ABOUT THIS TASK: Return, word for word, the lines of the listing below from the one with "turquoise pyramid: 1 -> 3" through the one with "yellow phone: 0 -> 4", and no other lines.

GIVEN DATA:
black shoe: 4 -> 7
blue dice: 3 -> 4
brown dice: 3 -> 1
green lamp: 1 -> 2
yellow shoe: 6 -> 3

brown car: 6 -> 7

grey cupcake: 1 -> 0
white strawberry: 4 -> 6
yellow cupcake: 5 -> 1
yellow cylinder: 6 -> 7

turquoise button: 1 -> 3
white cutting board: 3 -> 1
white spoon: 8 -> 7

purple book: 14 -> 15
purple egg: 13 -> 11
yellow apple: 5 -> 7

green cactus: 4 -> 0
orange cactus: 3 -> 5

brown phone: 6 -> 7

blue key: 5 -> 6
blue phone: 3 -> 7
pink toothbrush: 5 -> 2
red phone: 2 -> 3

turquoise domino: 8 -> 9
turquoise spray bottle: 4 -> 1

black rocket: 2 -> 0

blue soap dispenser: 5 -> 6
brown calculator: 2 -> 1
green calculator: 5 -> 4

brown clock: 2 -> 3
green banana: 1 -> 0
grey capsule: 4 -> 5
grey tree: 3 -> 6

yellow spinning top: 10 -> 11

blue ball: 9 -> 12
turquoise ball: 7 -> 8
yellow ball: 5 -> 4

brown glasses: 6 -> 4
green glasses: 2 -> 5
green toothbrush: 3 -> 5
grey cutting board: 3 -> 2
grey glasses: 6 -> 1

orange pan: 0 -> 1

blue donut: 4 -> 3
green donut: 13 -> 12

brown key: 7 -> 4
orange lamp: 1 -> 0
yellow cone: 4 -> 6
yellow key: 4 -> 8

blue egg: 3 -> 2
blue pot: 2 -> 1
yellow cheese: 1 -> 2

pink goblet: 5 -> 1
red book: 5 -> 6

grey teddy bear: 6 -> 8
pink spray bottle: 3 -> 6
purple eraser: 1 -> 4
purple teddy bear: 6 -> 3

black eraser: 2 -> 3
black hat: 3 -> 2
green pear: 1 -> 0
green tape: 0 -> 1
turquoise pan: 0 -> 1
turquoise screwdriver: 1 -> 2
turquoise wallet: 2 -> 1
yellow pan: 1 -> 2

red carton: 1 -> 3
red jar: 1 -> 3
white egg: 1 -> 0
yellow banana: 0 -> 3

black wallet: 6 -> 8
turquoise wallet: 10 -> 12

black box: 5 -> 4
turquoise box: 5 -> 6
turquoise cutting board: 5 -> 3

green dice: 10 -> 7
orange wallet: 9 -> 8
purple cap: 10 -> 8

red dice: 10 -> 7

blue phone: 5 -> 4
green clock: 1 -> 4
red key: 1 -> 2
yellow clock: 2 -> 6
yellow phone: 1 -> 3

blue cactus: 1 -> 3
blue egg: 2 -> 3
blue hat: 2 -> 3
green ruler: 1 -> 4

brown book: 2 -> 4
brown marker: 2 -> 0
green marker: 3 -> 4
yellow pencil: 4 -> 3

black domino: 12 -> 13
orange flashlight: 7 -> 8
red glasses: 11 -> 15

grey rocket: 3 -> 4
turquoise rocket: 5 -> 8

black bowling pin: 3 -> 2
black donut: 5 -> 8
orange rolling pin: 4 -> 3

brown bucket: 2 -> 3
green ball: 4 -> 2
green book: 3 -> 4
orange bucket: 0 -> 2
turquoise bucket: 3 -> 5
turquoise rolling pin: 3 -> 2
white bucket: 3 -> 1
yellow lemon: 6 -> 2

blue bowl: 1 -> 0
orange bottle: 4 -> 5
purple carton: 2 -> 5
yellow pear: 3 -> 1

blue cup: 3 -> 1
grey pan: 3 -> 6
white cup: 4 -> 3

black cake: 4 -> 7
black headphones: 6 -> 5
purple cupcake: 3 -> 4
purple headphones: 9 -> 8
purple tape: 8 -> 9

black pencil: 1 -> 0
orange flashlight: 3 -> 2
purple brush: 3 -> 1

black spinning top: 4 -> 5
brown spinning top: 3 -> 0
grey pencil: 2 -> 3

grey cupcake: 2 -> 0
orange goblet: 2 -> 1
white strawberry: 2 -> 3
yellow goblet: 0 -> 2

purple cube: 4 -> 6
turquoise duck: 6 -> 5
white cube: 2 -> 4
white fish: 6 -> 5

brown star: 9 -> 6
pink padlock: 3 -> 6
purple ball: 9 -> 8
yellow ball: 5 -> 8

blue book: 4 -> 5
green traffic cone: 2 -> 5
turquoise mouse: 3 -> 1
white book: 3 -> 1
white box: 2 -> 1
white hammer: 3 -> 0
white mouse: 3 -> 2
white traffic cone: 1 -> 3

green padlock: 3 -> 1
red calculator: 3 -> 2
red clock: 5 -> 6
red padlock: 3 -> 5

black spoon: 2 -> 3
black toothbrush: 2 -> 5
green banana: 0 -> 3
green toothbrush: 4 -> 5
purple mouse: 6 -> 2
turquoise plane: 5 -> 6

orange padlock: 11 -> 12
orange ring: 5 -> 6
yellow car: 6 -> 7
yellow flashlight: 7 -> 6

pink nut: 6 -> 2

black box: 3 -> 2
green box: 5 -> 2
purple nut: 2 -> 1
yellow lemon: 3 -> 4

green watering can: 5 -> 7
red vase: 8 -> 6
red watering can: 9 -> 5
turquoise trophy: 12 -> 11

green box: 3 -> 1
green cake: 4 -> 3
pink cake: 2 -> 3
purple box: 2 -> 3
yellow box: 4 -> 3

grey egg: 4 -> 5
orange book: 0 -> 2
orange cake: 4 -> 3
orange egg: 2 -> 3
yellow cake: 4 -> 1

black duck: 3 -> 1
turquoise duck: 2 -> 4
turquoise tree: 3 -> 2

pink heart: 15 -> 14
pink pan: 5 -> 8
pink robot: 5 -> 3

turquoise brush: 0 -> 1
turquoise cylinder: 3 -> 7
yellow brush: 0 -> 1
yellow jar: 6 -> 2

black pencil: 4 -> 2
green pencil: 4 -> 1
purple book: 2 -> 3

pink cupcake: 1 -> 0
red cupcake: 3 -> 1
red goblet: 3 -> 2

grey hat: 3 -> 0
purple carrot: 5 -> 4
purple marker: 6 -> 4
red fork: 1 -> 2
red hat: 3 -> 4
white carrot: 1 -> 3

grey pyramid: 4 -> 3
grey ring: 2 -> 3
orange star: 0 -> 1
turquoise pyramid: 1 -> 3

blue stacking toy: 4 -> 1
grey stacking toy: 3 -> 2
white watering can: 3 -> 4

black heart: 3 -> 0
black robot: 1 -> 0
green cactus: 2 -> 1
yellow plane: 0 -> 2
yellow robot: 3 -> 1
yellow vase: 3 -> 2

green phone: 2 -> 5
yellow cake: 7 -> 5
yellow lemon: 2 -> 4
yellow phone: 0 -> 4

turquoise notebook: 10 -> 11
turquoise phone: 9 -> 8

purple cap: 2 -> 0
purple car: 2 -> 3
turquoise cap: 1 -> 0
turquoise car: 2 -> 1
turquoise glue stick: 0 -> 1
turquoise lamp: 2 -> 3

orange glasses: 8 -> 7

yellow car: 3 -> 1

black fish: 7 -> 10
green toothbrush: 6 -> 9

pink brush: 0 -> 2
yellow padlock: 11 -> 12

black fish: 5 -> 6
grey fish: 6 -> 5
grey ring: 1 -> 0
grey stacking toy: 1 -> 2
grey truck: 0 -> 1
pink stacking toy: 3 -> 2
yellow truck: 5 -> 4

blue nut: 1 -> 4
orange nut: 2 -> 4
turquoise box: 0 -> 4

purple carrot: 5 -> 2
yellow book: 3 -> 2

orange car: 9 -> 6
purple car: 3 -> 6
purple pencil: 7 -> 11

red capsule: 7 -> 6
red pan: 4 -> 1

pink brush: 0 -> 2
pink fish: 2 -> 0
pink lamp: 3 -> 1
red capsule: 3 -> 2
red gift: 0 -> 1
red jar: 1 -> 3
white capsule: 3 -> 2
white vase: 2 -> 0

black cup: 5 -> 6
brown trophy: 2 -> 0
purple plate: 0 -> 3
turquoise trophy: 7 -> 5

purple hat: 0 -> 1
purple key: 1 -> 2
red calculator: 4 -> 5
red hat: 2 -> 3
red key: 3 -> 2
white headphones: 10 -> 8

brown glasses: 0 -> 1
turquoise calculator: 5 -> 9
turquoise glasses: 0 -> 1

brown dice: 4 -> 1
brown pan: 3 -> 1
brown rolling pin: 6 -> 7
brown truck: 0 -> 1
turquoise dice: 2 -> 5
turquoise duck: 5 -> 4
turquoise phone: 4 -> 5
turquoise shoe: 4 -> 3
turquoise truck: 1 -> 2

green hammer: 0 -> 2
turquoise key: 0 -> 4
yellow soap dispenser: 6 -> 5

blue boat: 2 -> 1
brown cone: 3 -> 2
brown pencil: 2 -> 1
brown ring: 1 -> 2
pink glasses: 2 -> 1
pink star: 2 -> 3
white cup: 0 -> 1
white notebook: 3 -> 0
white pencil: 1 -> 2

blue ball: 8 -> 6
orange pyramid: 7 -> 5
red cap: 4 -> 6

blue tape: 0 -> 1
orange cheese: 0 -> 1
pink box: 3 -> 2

TASK ANSWER:
turquoise pyramid: 1 -> 3

blue stacking toy: 4 -> 1
grey stacking toy: 3 -> 2
white watering can: 3 -> 4

black heart: 3 -> 0
black robot: 1 -> 0
green cactus: 2 -> 1
yellow plane: 0 -> 2
yellow robot: 3 -> 1
yellow vase: 3 -> 2

green phone: 2 -> 5
yellow cake: 7 -> 5
yellow lemon: 2 -> 4
yellow phone: 0 -> 4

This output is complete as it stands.